Give the listing again from the line with "1992 [48, 58]" up to and including the line with "Party [528, 20]", replacing "Election" with "Year" and leaving everything else unchanged.

____

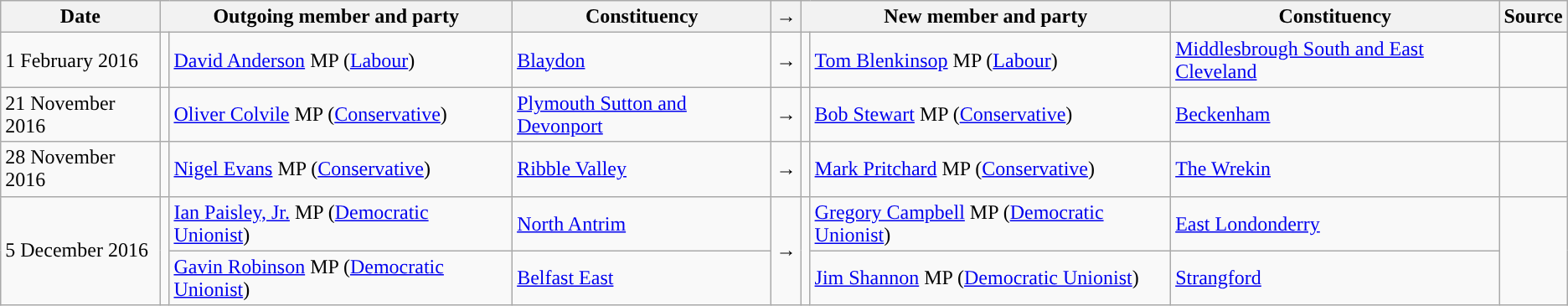
Tom Blenkinsop MP (Labour) (990, 60)
Date (80, 17)
21 November 2016 (80, 114)
Gregory Campbell MP (Democratic Unionist) (990, 223)
North Antrim (642, 223)
1 February 2016 (80, 60)
28 November 2016 (80, 169)
Source (1533, 17)
Belfast East (642, 278)
Beckenham (1335, 114)
Bob Stewart MP (Conservative) (990, 114)
The Wrekin (1335, 169)
Gavin Robinson MP (Democratic Unionist) (341, 278)
Oliver Colvile MP (Conservative) (341, 114)
East Londonderry (1335, 223)
David Anderson MP (Labour) (341, 60)
Outgoing member and party (337, 17)
Nigel Evans MP (Conservative) (341, 169)
Middlesbrough South and East Cleveland (1335, 60)
Mark Pritchard MP (Conservative) (990, 169)
5 December 2016 (80, 250)
Blaydon (642, 60)
Strangford (1335, 278)
Ribble Valley (642, 169)
Plymouth Sutton and Devonport (642, 114)
Ian Paisley, Jr. MP (Democratic Unionist) (341, 223)
New member and party (986, 17)
Jim Shannon MP (Democratic Unionist) (990, 278)
Extract the [x, y] coordinate from the center of the cell holding the provided text.  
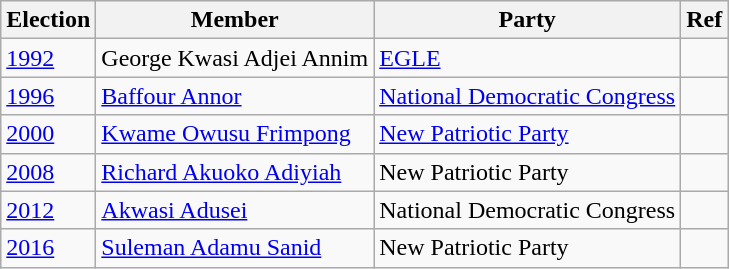
1992 [48, 58]
EGLE [528, 58]
Kwame Owusu Frimpong [235, 134]
2012 [48, 210]
Richard Akuoko Adiyiah [235, 172]
2008 [48, 172]
2016 [48, 248]
Suleman Adamu Sanid [235, 248]
2000 [48, 134]
Election [48, 20]
Baffour Annor [235, 96]
Member [235, 20]
1996 [48, 96]
Ref [704, 20]
George Kwasi Adjei Annim [235, 58]
Akwasi Adusei [235, 210]
Party [528, 20]
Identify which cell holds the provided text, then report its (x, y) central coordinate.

____

◆ EXERCISE RESULT
1992 [48, 58]
EGLE [528, 58]
Kwame Owusu Frimpong [235, 134]
2012 [48, 210]
Richard Akuoko Adiyiah [235, 172]
2008 [48, 172]
2016 [48, 248]
Suleman Adamu Sanid [235, 248]
2000 [48, 134]
Year [48, 20]
Baffour Annor [235, 96]
Member [235, 20]
1996 [48, 96]
Ref [704, 20]
George Kwasi Adjei Annim [235, 58]
Akwasi Adusei [235, 210]
Party [528, 20]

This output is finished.